= WHAT THE TASK ASKS =
Starting with the line that contains "C7: none -> 3.3nF (COM, U2/out)", copy each line exactly through the end of the listing, and omit all pictures.

= INFORMATION SUPPLIED =
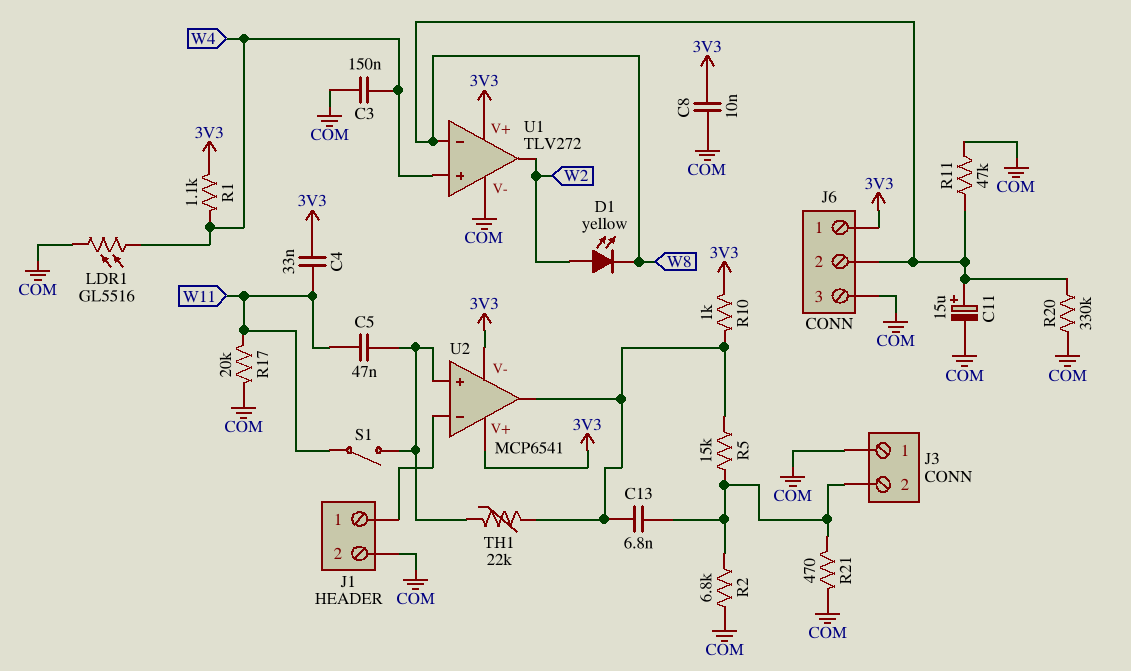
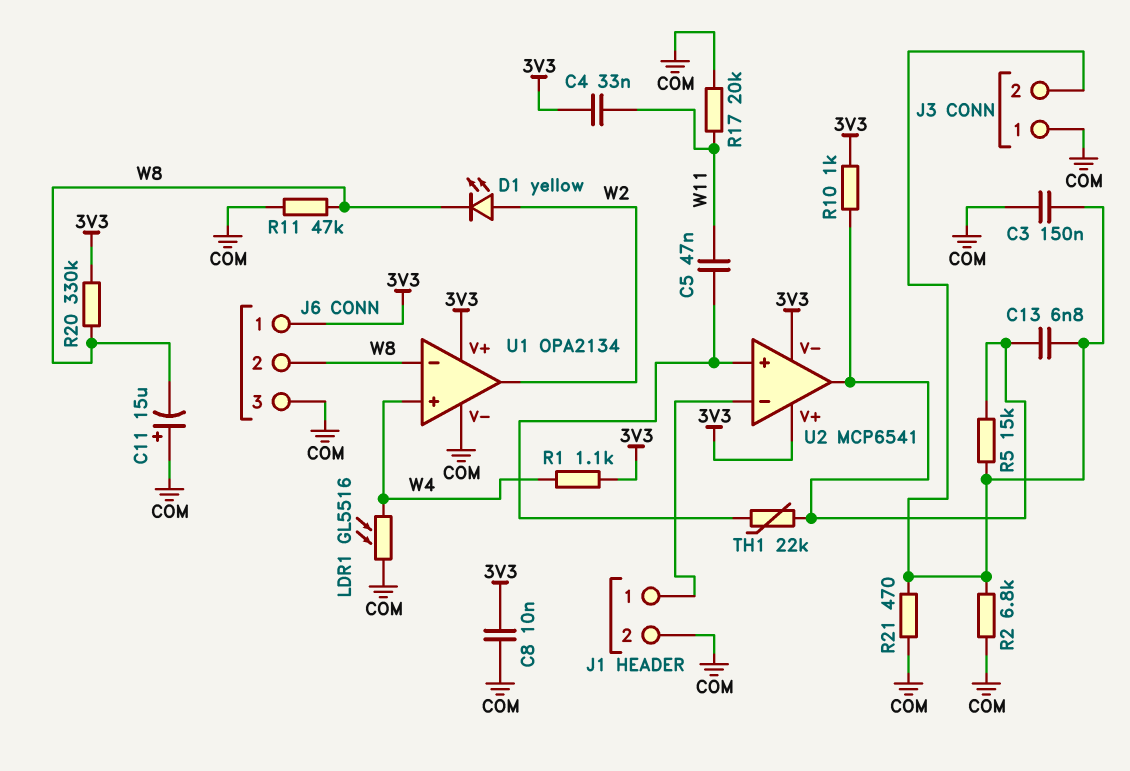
C3: 150nF (COM, W4) -> 150nF (COM, J3/2)
C11: 15uF (plus W8, minus COM) -> 15uF (plus COM, minus W8)
R20: 330k (COM, W8) -> 330k (3V3, W8)
S1: switch (U2/in+, W11) -> none
U1: TLV272 -> OPA2134

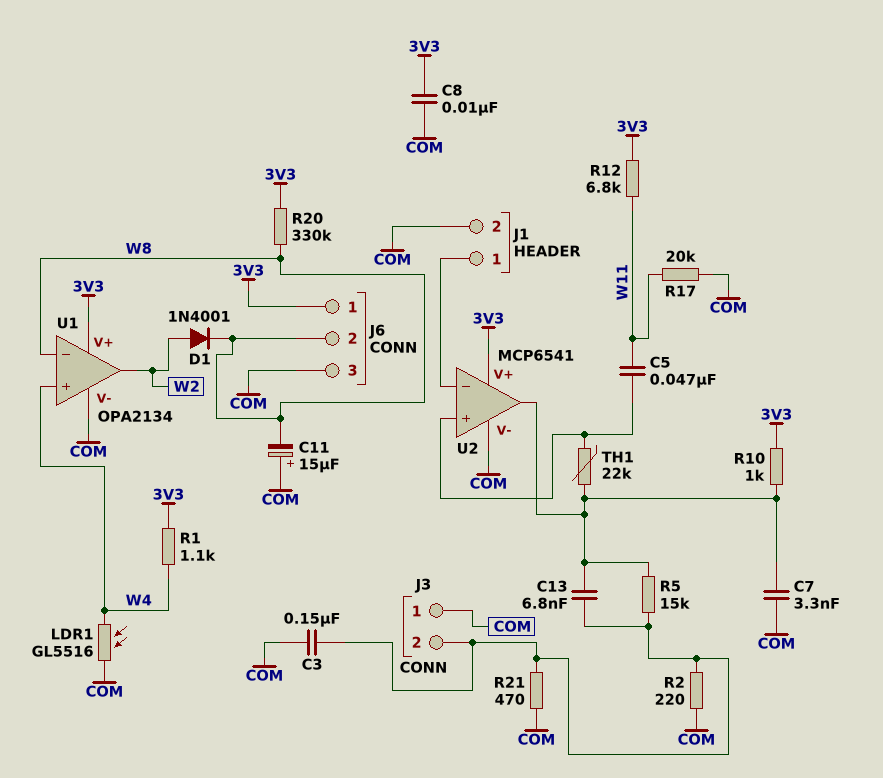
C4: 33nF (3V3, W11) -> none
C7: none -> 3.3nF (COM, U2/out)
D1: LED yellow (A W2, K W8) -> diode 1N4001 (A W2, K W8)
R2: 6.8k (COM, J3/2) -> 220 (COM, J3/2)
R11: 47k (COM, W8) -> none
R12: none -> 6.8k (3V3, W11)
U2 pin V-: 3V3 -> COM

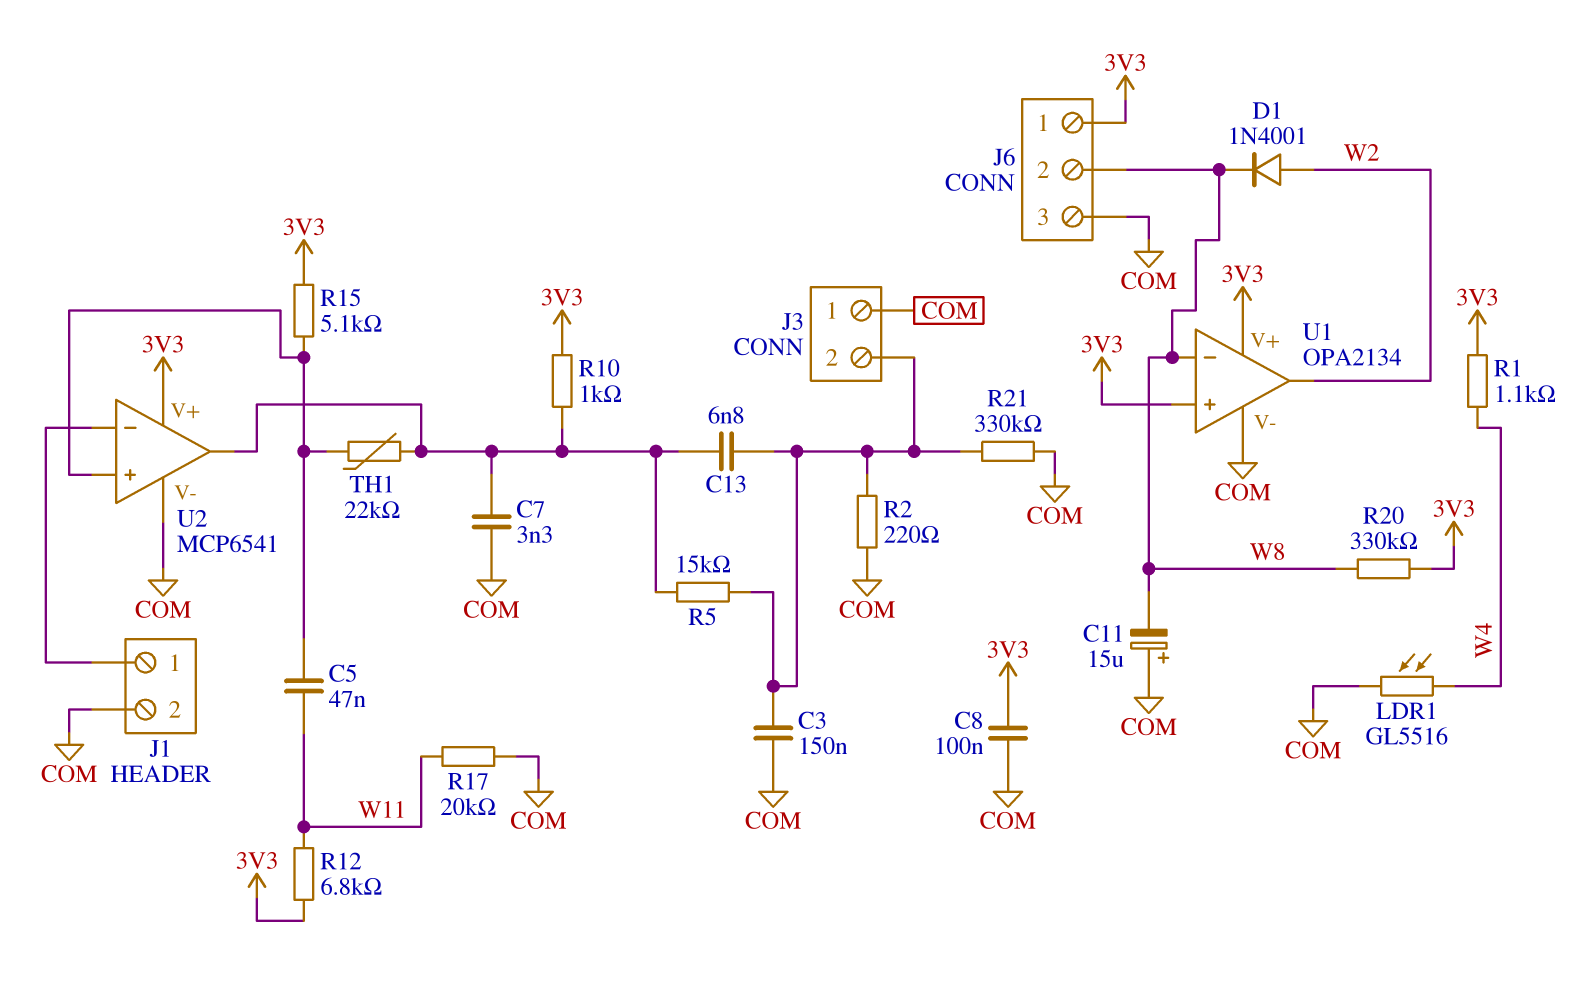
C8: 10nF (3V3, COM) -> 100nF (3V3, COM)
R15: none -> 5.1k (3V3, U2/in+)
R21: 470 (COM, J3/2) -> 330k (COM, J3/2)
U1 pin in+: W4 -> 3V3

= RESPONSE BELOW =
C7: none -> 3.3nF (COM, U2/out)
D1: LED yellow (A W2, K W8) -> diode 1N4001 (A W2, K W8)
R2: 6.8k (COM, J3/2) -> 220 (COM, J3/2)
R11: 47k (COM, W8) -> none
R12: none -> 6.8k (3V3, W11)
U2 pin V-: 3V3 -> COM

C8: 10nF (3V3, COM) -> 100nF (3V3, COM)
R15: none -> 5.1k (3V3, U2/in+)
R21: 470 (COM, J3/2) -> 330k (COM, J3/2)
U1 pin in+: W4 -> 3V3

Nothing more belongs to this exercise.